Dataset entries START

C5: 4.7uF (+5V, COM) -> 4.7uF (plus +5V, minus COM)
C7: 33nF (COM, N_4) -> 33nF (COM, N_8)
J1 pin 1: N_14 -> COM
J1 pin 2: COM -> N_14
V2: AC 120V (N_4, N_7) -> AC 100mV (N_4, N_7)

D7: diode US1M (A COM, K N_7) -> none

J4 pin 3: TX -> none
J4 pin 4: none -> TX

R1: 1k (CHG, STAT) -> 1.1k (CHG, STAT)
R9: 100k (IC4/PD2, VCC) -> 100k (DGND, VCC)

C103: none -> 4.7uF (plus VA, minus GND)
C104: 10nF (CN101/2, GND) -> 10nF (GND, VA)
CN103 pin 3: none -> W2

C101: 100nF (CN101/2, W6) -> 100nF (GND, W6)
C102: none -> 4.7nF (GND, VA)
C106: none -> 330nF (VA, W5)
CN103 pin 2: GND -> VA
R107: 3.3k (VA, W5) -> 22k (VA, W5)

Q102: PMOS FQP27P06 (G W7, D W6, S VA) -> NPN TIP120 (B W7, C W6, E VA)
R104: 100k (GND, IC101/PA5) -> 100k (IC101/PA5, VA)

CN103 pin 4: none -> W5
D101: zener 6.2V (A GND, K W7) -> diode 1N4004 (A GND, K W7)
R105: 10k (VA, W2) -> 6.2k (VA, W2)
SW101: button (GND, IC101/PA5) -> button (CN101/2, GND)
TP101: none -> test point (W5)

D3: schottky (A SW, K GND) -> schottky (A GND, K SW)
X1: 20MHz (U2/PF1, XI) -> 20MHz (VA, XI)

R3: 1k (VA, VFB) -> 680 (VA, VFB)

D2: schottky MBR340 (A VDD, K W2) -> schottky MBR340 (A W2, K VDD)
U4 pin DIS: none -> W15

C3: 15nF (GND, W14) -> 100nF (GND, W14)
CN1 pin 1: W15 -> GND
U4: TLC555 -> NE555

Dataset entries END

- [Task to complete] Please give the records again exactly as they are.

- [The completed task]
C5: 4.7uF (+5V, COM) -> 4.7uF (plus +5V, minus COM)
C7: 33nF (COM, N_4) -> 33nF (COM, N_8)
J1 pin 1: N_14 -> COM
J1 pin 2: COM -> N_14
V2: AC 120V (N_4, N_7) -> AC 100mV (N_4, N_7)

D7: diode US1M (A COM, K N_7) -> none

J4 pin 3: TX -> none
J4 pin 4: none -> TX

R1: 1k (CHG, STAT) -> 1.1k (CHG, STAT)
R9: 100k (IC4/PD2, VCC) -> 100k (DGND, VCC)

C103: none -> 4.7uF (plus VA, minus GND)
C104: 10nF (CN101/2, GND) -> 10nF (GND, VA)
CN103 pin 3: none -> W2

C101: 100nF (CN101/2, W6) -> 100nF (GND, W6)
C102: none -> 4.7nF (GND, VA)
C106: none -> 330nF (VA, W5)
CN103 pin 2: GND -> VA
R107: 3.3k (VA, W5) -> 22k (VA, W5)

Q102: PMOS FQP27P06 (G W7, D W6, S VA) -> NPN TIP120 (B W7, C W6, E VA)
R104: 100k (GND, IC101/PA5) -> 100k (IC101/PA5, VA)

CN103 pin 4: none -> W5
D101: zener 6.2V (A GND, K W7) -> diode 1N4004 (A GND, K W7)
R105: 10k (VA, W2) -> 6.2k (VA, W2)
SW101: button (GND, IC101/PA5) -> button (CN101/2, GND)
TP101: none -> test point (W5)

D3: schottky (A SW, K GND) -> schottky (A GND, K SW)
X1: 20MHz (U2/PF1, XI) -> 20MHz (VA, XI)

R3: 1k (VA, VFB) -> 680 (VA, VFB)

D2: schottky MBR340 (A VDD, K W2) -> schottky MBR340 (A W2, K VDD)
U4 pin DIS: none -> W15

C3: 15nF (GND, W14) -> 100nF (GND, W14)
CN1 pin 1: W15 -> GND
U4: TLC555 -> NE555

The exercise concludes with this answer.